# REQUIRED ACTION
Return only that part of the material below which starts with the line containing "none -> orange tile G6 level 1" and goes on through the line containing "none -> orange tile I2 level 1", restated exactly.

# RECORDS FOR THE EXERCISE
-------------------------
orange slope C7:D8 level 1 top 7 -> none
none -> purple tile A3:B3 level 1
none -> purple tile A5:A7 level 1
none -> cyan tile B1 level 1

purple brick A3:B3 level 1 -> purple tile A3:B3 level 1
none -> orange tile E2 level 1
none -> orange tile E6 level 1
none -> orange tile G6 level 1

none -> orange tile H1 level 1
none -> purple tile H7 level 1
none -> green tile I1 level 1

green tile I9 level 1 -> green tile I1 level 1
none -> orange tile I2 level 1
-------------------------
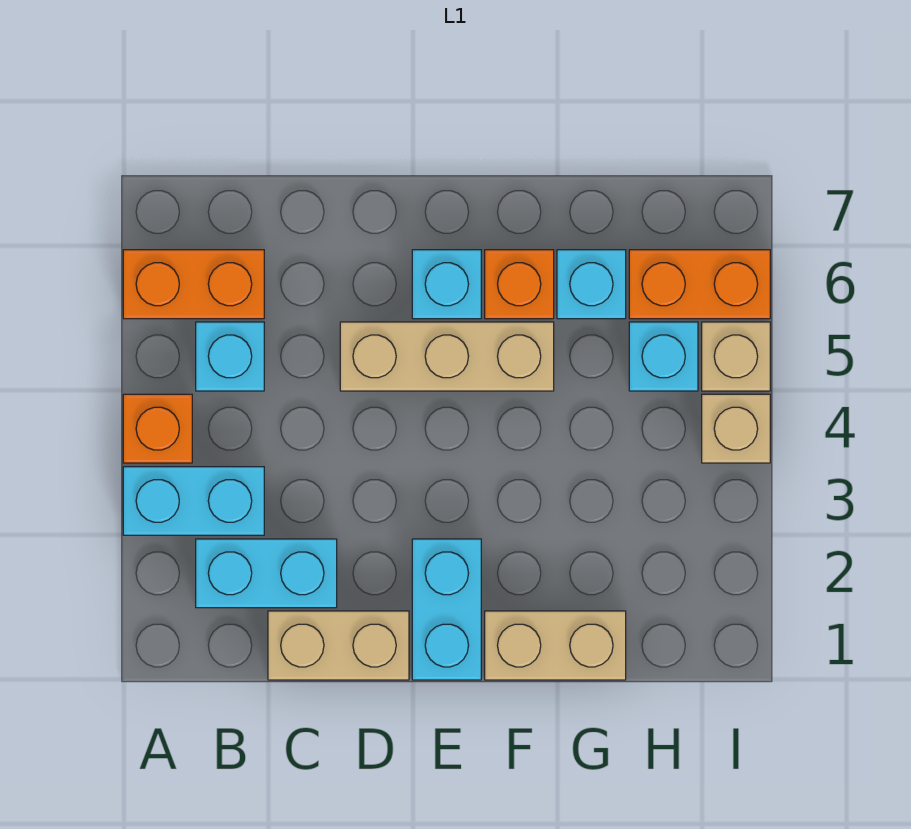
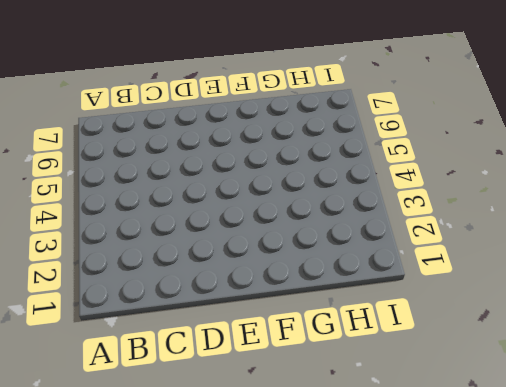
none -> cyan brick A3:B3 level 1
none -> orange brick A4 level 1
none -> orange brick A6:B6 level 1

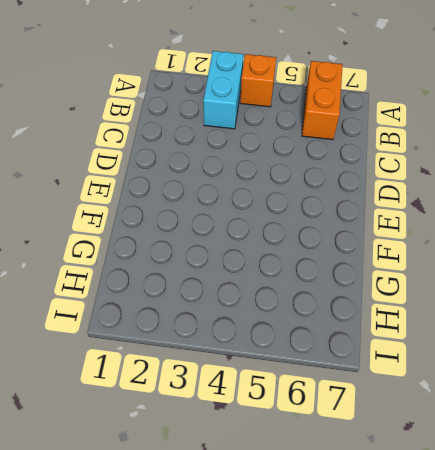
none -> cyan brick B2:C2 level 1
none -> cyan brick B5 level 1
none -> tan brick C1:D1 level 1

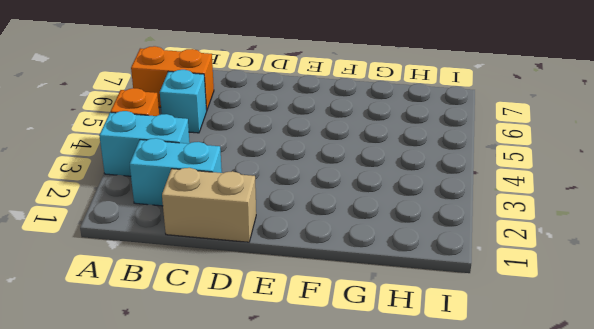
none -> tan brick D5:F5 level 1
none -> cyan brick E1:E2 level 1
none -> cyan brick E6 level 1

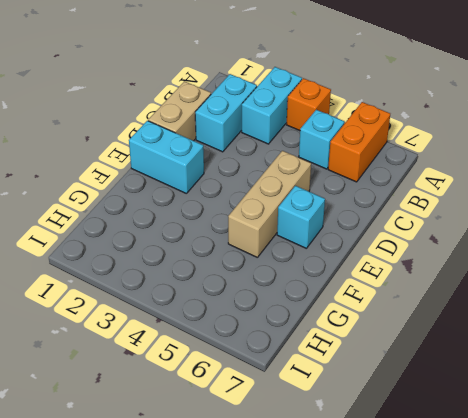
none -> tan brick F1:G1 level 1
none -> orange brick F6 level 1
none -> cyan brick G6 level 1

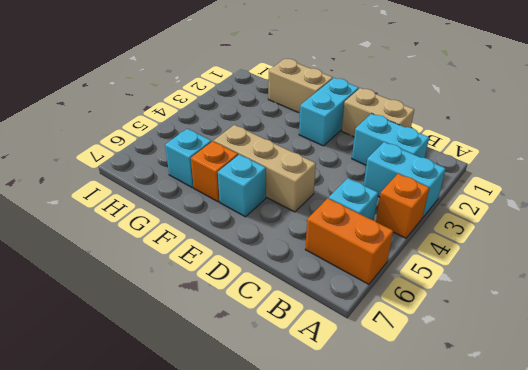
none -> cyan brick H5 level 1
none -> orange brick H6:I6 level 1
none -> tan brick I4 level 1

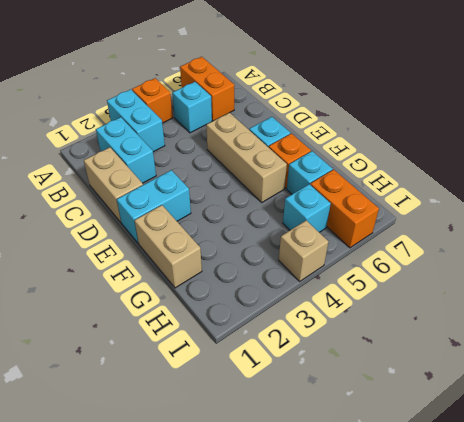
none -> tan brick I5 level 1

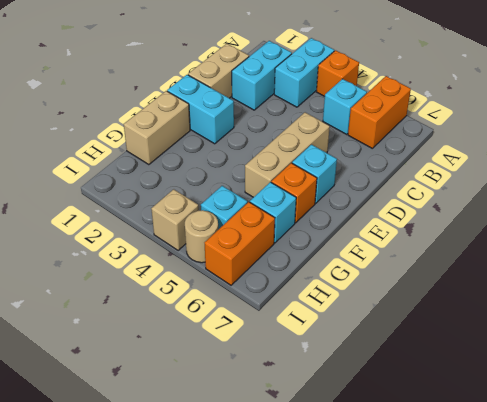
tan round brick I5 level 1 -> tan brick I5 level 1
-------------------------
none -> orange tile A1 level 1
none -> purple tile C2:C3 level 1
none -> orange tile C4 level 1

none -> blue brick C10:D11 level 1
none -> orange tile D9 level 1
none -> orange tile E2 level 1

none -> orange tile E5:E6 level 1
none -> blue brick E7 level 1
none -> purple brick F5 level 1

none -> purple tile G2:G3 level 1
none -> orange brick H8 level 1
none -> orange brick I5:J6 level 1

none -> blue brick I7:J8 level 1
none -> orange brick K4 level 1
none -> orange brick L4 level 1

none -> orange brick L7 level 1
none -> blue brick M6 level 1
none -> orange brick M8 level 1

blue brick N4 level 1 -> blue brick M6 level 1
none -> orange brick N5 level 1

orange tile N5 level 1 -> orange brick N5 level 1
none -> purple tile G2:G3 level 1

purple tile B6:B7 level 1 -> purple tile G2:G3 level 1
-------------------------
# TASK ANSWER
none -> orange tile G6 level 1

none -> orange tile H1 level 1
none -> purple tile H7 level 1
none -> green tile I1 level 1

green tile I9 level 1 -> green tile I1 level 1
none -> orange tile I2 level 1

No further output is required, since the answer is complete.